What you need to do:
From the listing below, set down exactly the lines between the one holding "brown pot: 10 -> 8" and the one holding "turquoise padlock: 4 -> 7", inclusive. No other line is wanted.

Records for the exercise:
========
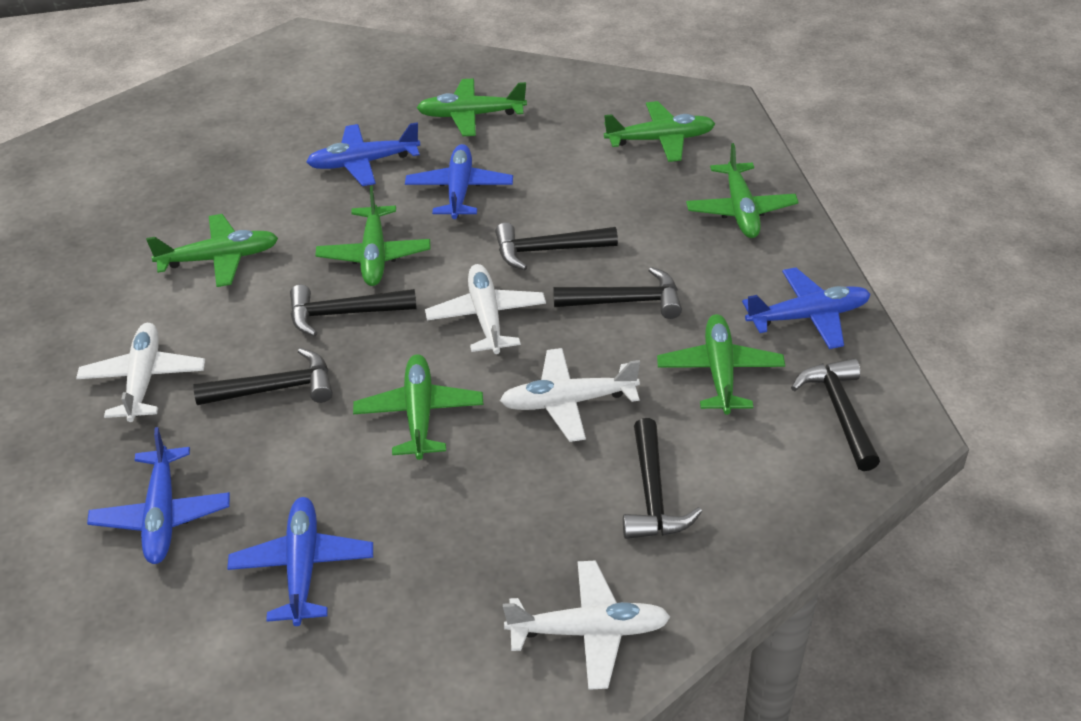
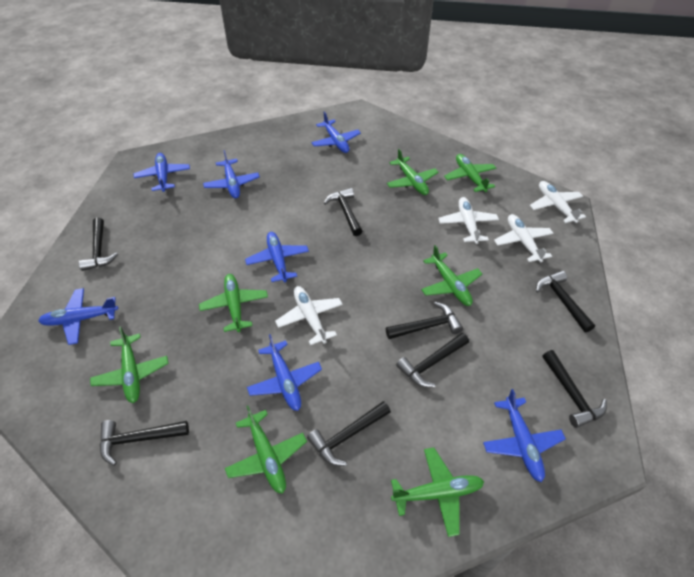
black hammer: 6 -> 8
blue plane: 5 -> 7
========
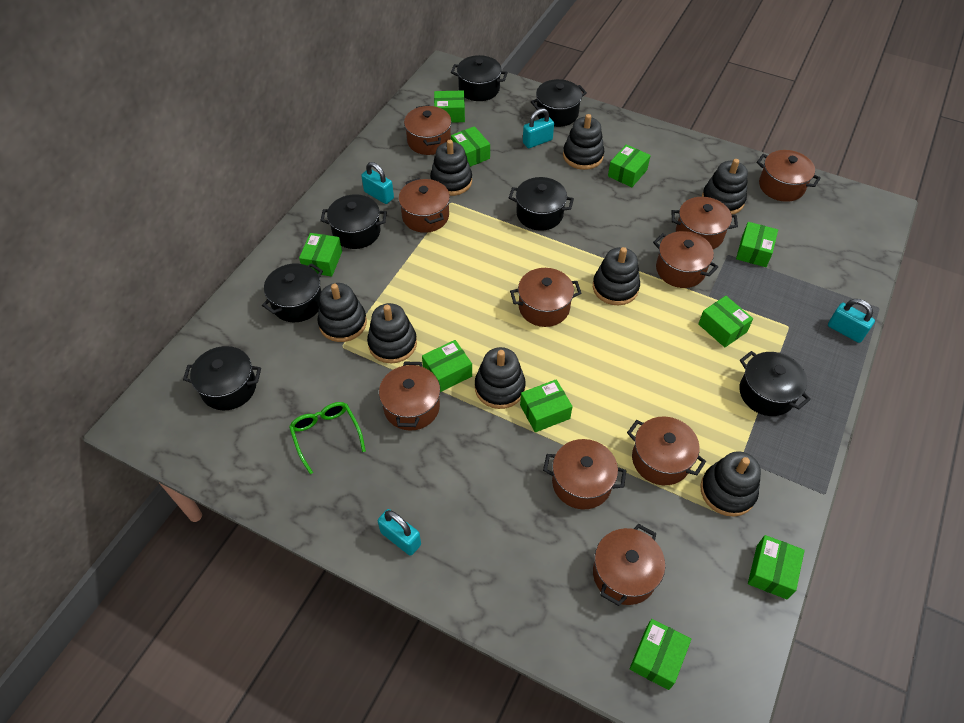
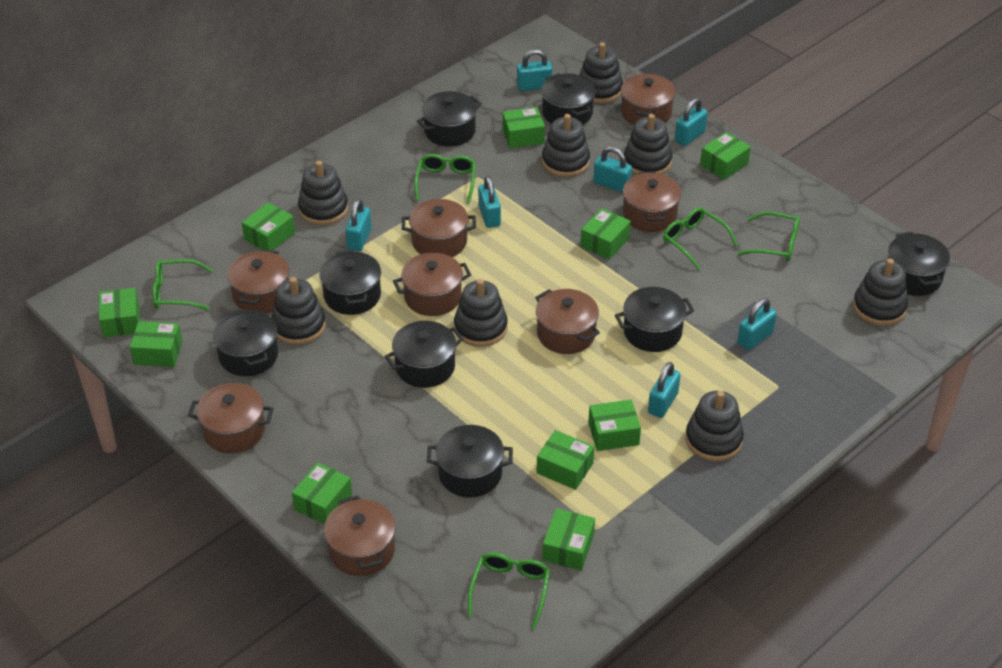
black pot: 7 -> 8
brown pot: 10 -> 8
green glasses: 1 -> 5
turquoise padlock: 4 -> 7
========
Problem solution:
brown pot: 10 -> 8
green glasses: 1 -> 5
turquoise padlock: 4 -> 7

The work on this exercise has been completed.